_ENTRIES SUPPLIED_:

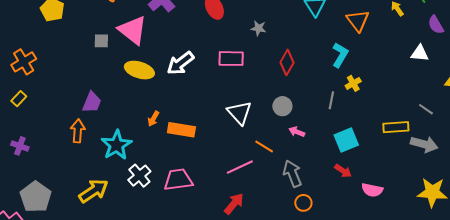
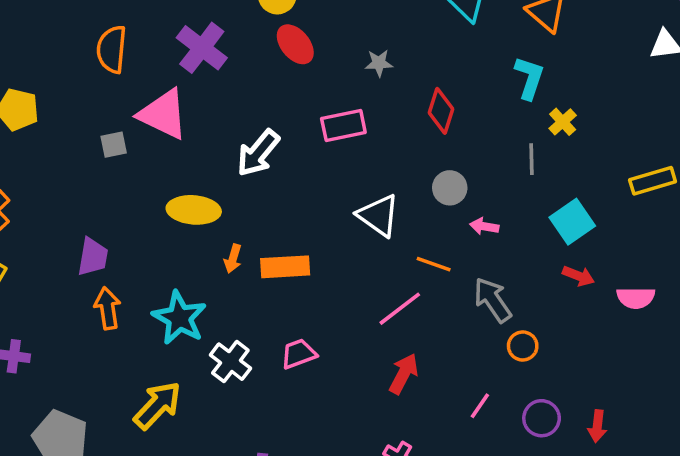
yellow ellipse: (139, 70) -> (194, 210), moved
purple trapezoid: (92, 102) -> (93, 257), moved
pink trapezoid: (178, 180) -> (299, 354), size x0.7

---

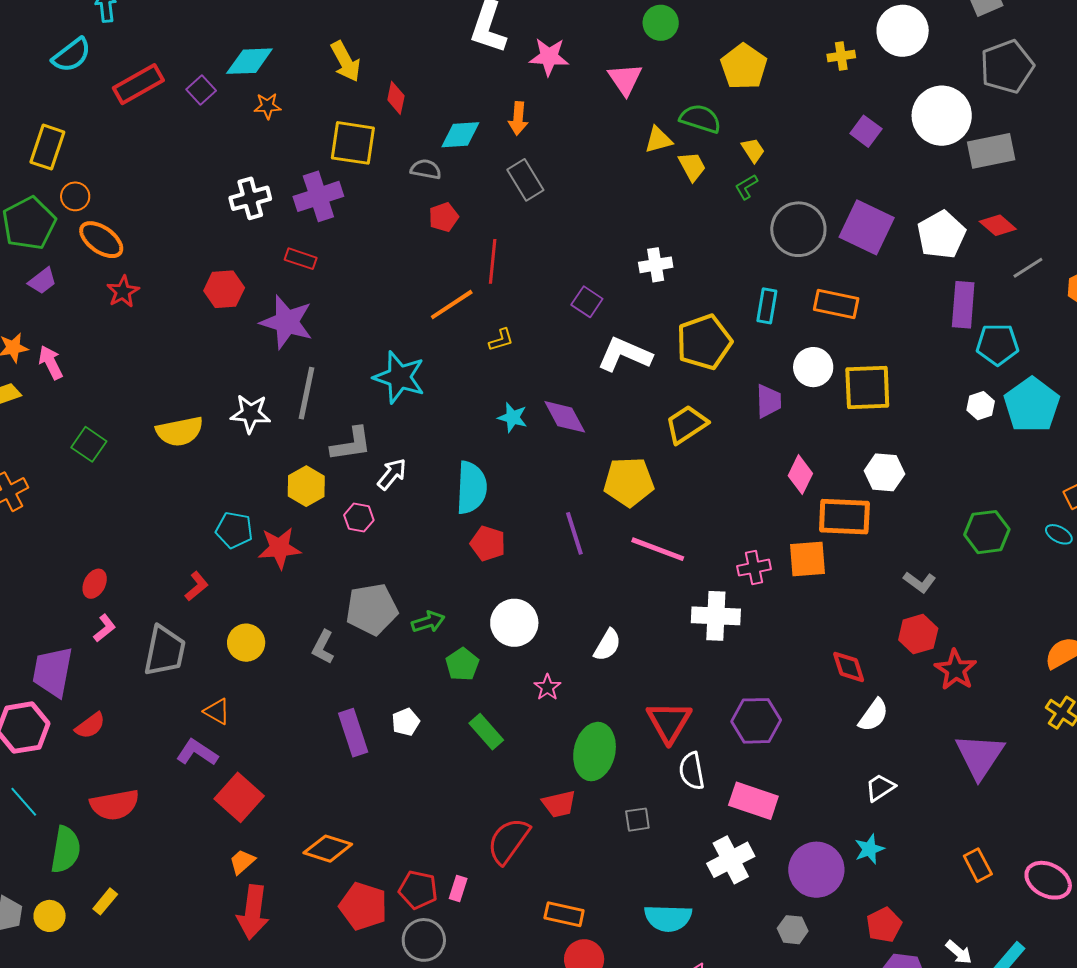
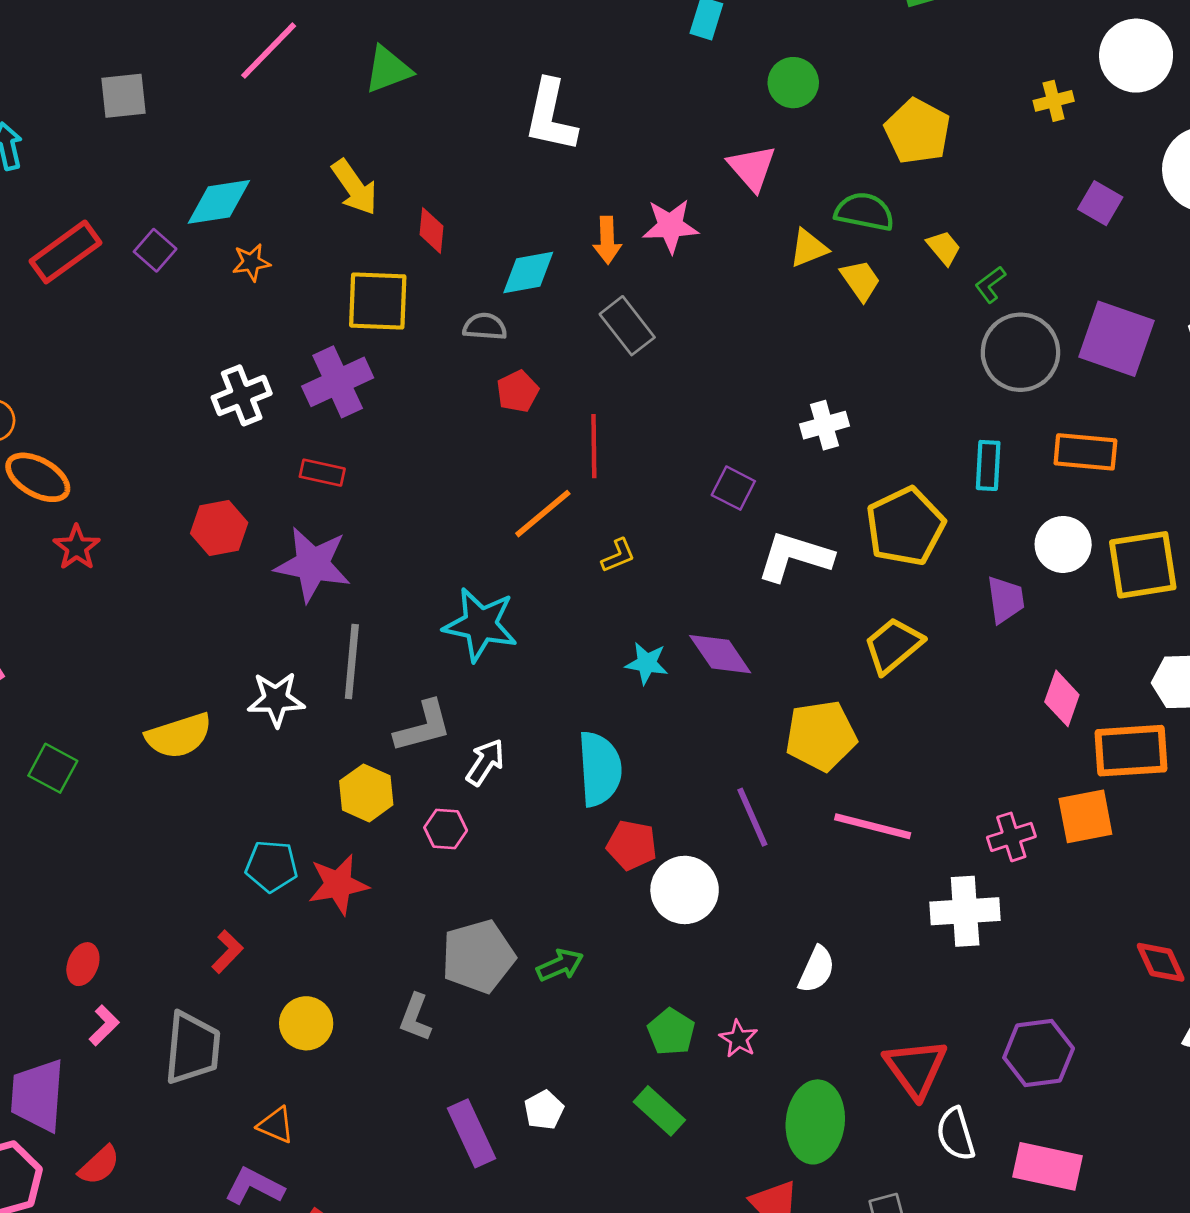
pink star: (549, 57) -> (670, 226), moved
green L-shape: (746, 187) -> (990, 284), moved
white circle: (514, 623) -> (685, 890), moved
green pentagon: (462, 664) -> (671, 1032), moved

_WHAT NEEDS TO BE DONE_: In the listing above, find the line with "white circle: (514, 623) -> (685, 890), moved" and the line with "green pentagon: (462, 664)"; output exactly those lines and all lines between them.

_YOUR RESPONSE_:
white circle: (514, 623) -> (685, 890), moved
green pentagon: (462, 664) -> (671, 1032), moved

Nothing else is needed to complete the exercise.